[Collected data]
:::

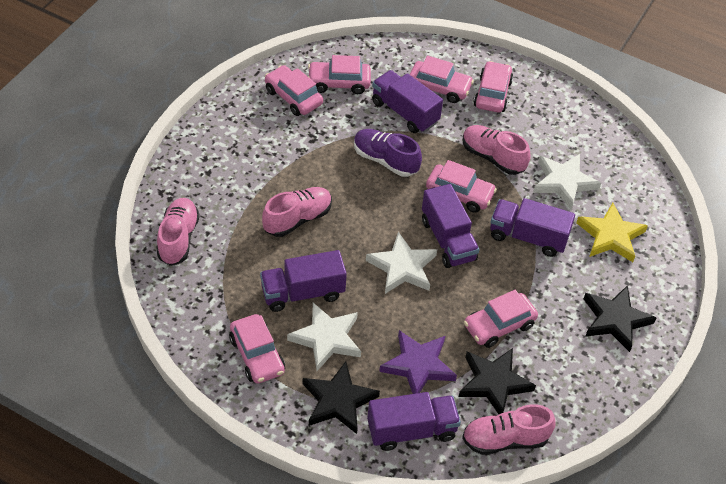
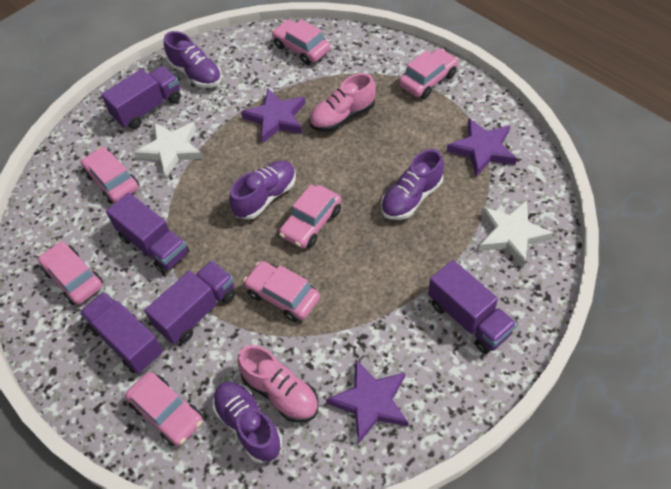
black star: 3 -> 0
pink shoe: 4 -> 2
purple shoe: 1 -> 4
purple star: 1 -> 3
white star: 3 -> 2
yellow star: 1 -> 0

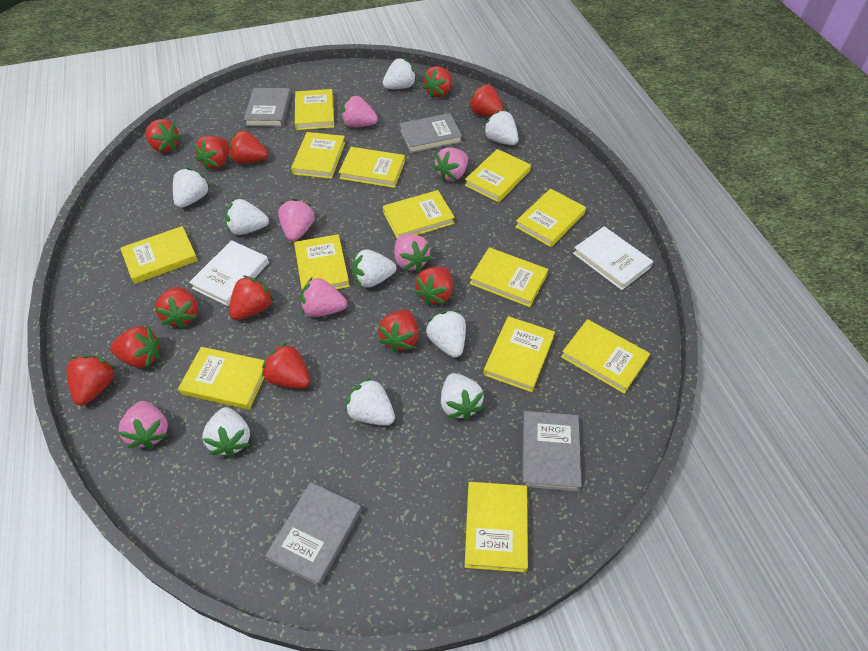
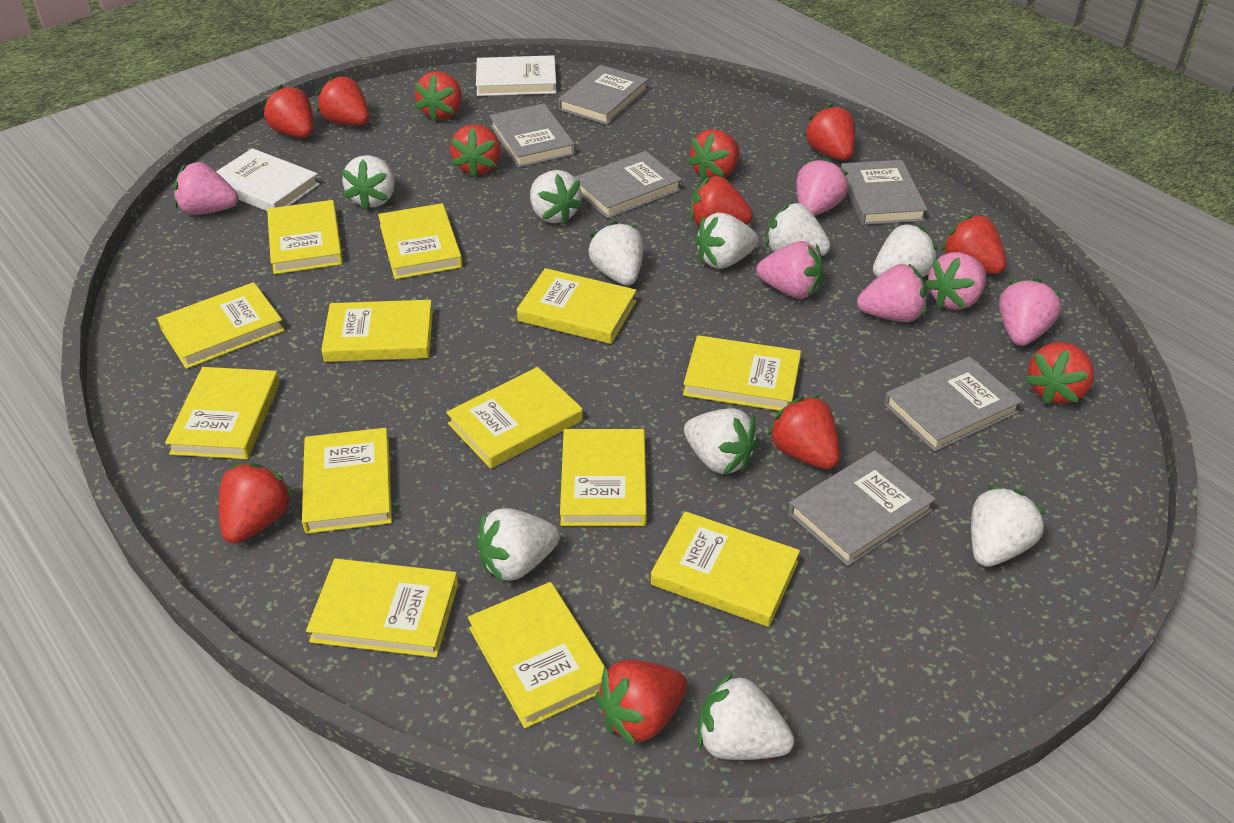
grey book: 4 -> 6
white strawberry: 9 -> 10

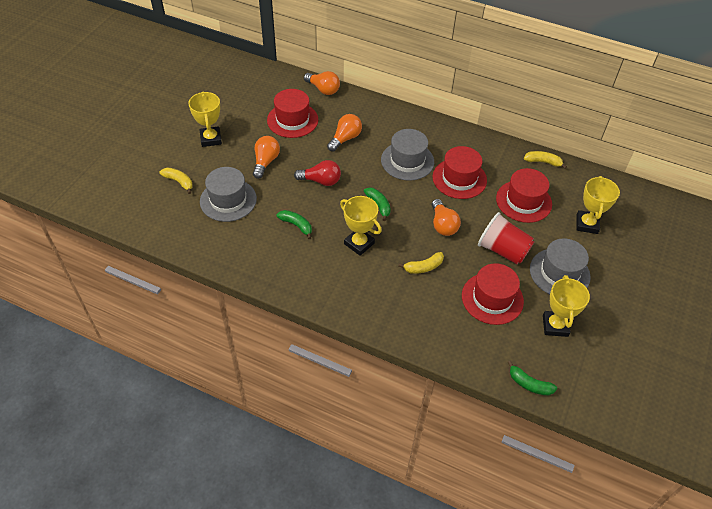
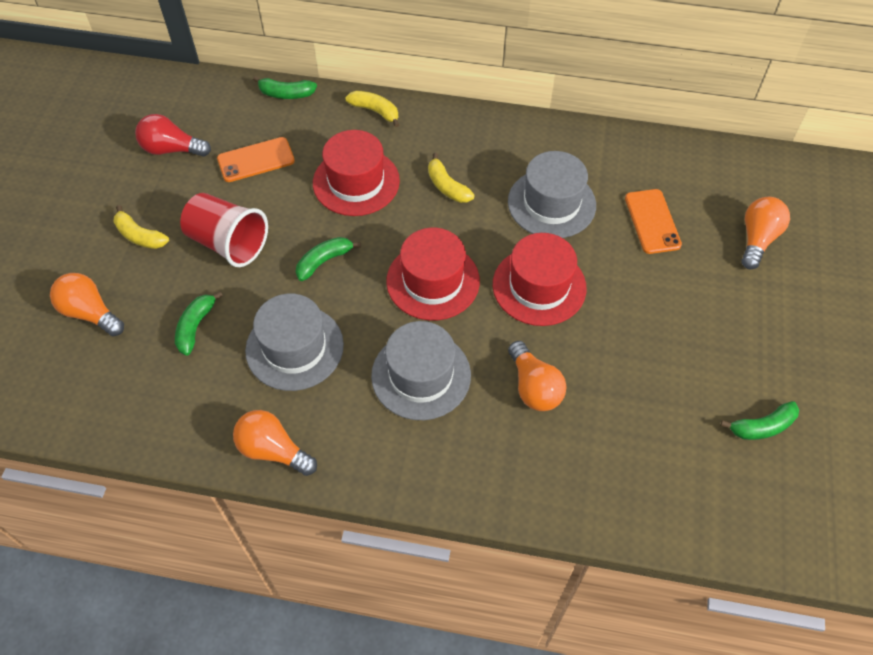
green banana: 3 -> 4
orange phone: 0 -> 2
red hat: 4 -> 3
yellow trophy: 4 -> 0

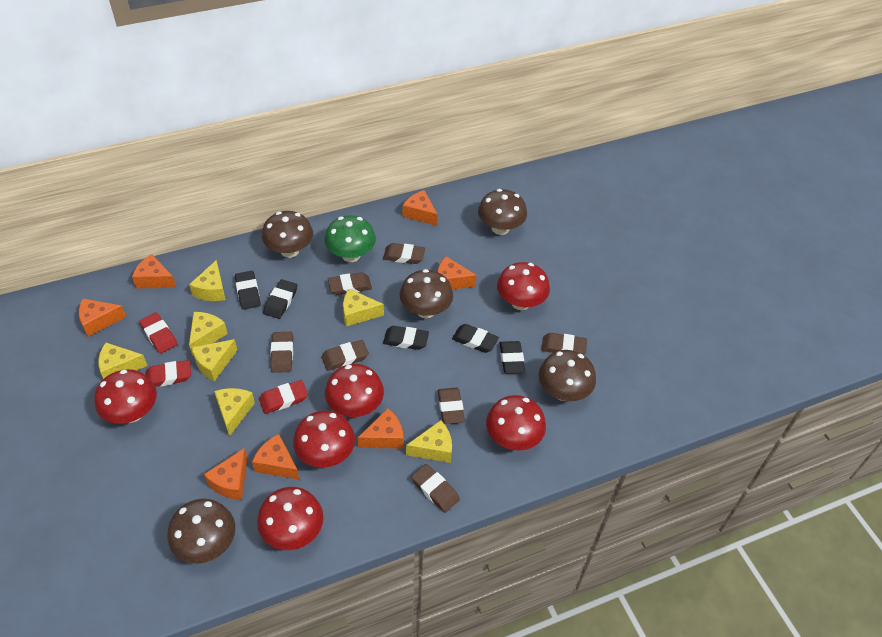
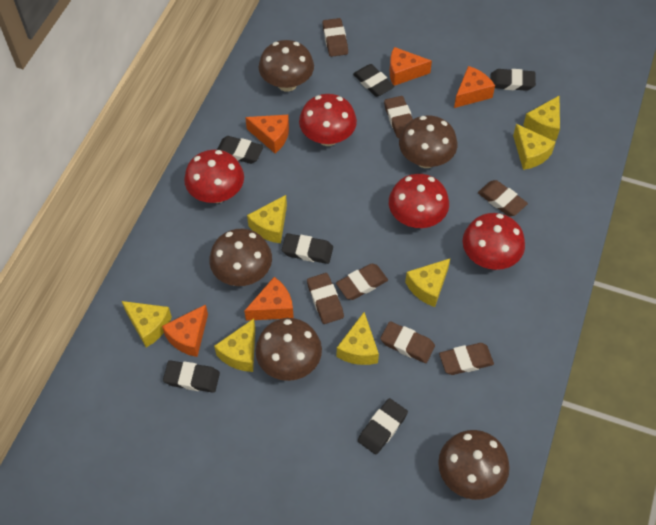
black eraser: 5 -> 6
green mushroom: 1 -> 0
orange cheese: 7 -> 5
red eraser: 3 -> 0
red mushroom: 6 -> 4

:::

* [Action item]:
Without copying any picture, write out the entries exactly.

* [Exercise solution]:
black star: 3 -> 0
pink shoe: 4 -> 2
purple shoe: 1 -> 4
purple star: 1 -> 3
white star: 3 -> 2
yellow star: 1 -> 0

grey book: 4 -> 6
white strawberry: 9 -> 10

green banana: 3 -> 4
orange phone: 0 -> 2
red hat: 4 -> 3
yellow trophy: 4 -> 0

black eraser: 5 -> 6
green mushroom: 1 -> 0
orange cheese: 7 -> 5
red eraser: 3 -> 0
red mushroom: 6 -> 4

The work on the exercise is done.